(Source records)
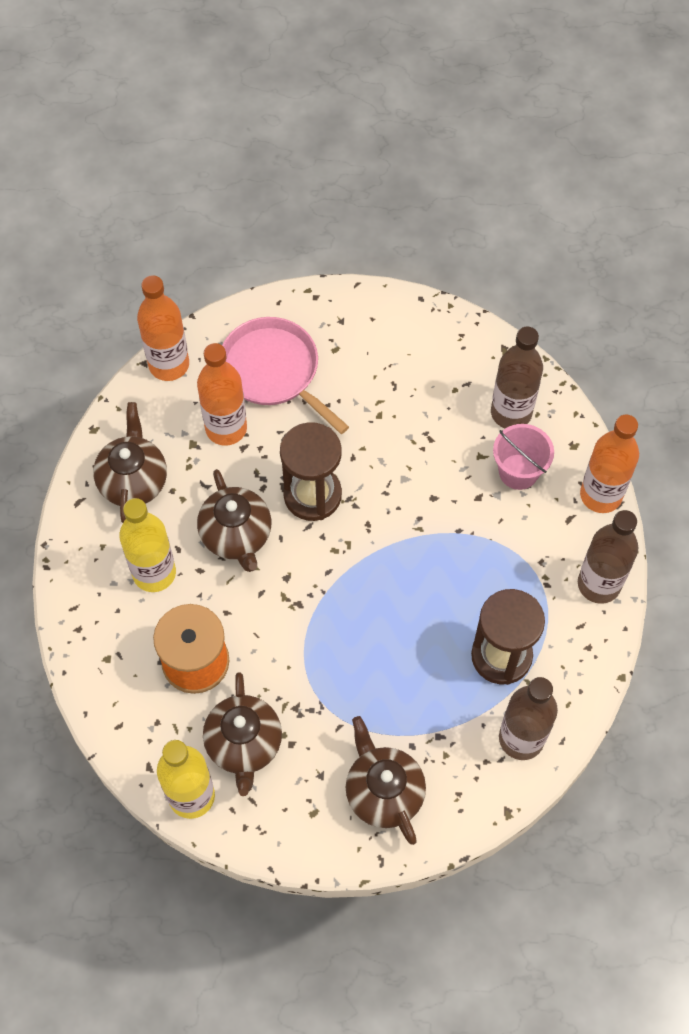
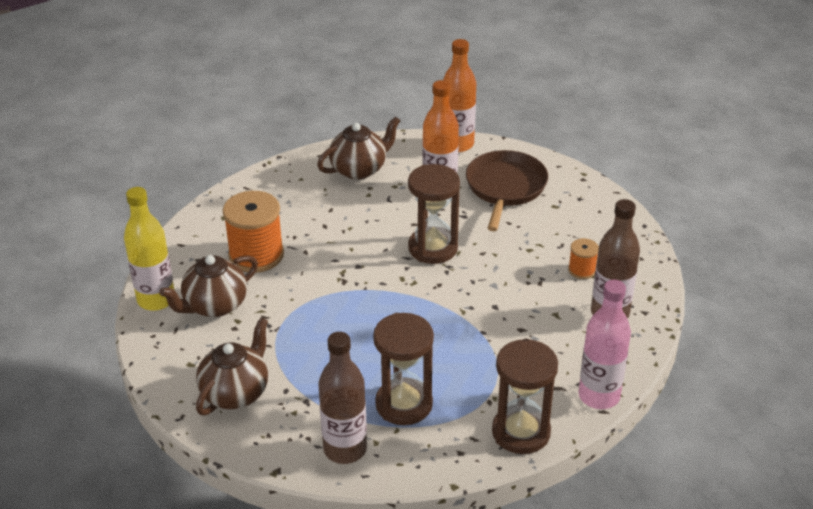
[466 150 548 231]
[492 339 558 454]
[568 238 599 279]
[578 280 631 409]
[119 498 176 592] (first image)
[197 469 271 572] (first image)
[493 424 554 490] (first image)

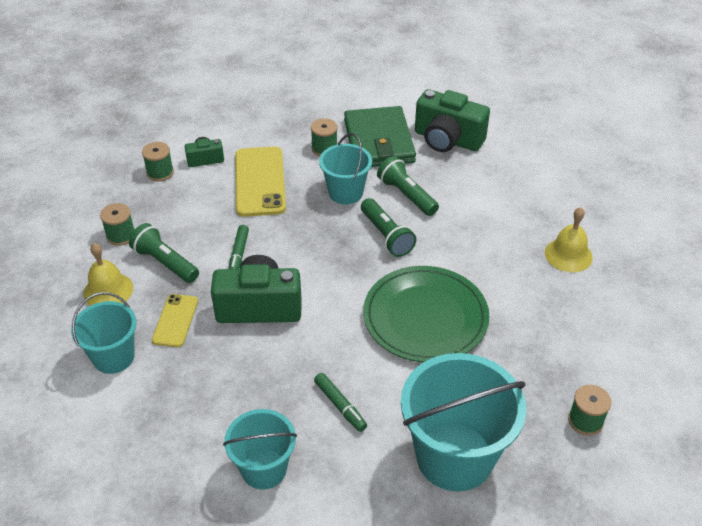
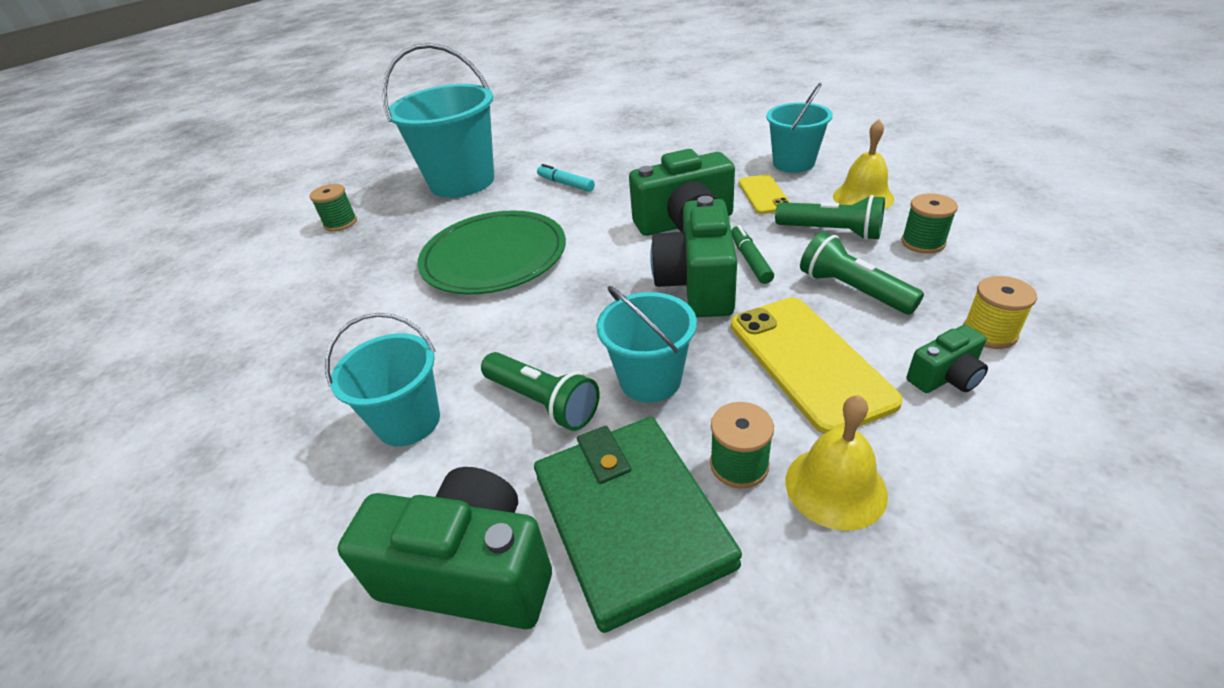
[325 313 440 446]
[537 164 595 192]
[650 196 737 317]
[786 395 888 531]
[800 232 924 314]
[963 276 1037 349]

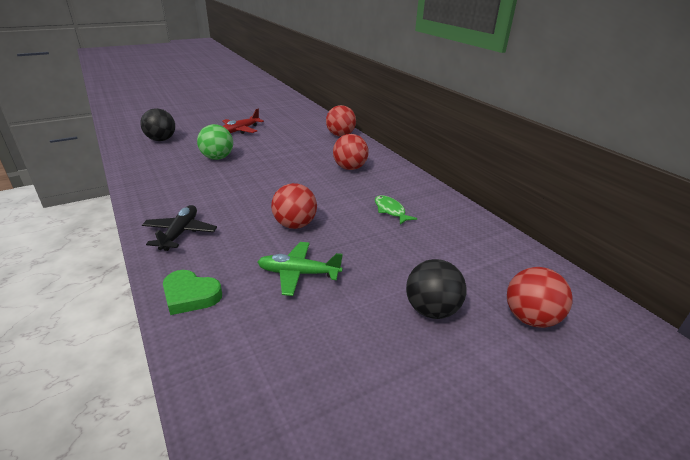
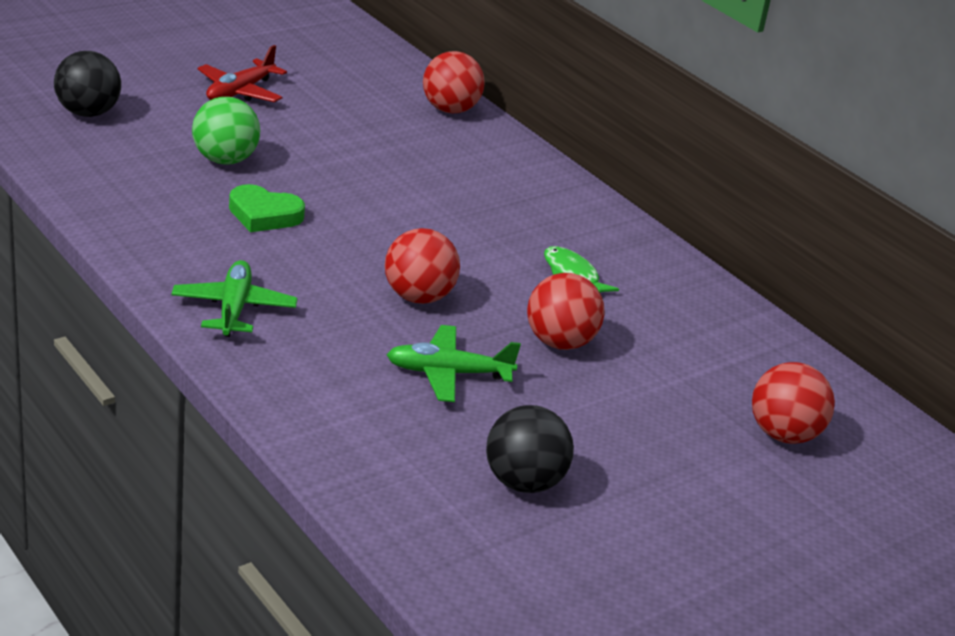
[172 260 297 337]
[229 184 305 232]
[486 405 574 493]
[527 273 605 350]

*Work task*.
Transcribe the records above exactly as they appear, leaving out any pictures.

*Answer*.
[466 150 548 231]
[492 339 558 454]
[568 238 599 279]
[578 280 631 409]
[119 498 176 592] (first image)
[197 469 271 572] (first image)
[493 424 554 490] (first image)

[325 313 440 446]
[537 164 595 192]
[650 196 737 317]
[786 395 888 531]
[800 232 924 314]
[963 276 1037 349]

[172 260 297 337]
[229 184 305 232]
[486 405 574 493]
[527 273 605 350]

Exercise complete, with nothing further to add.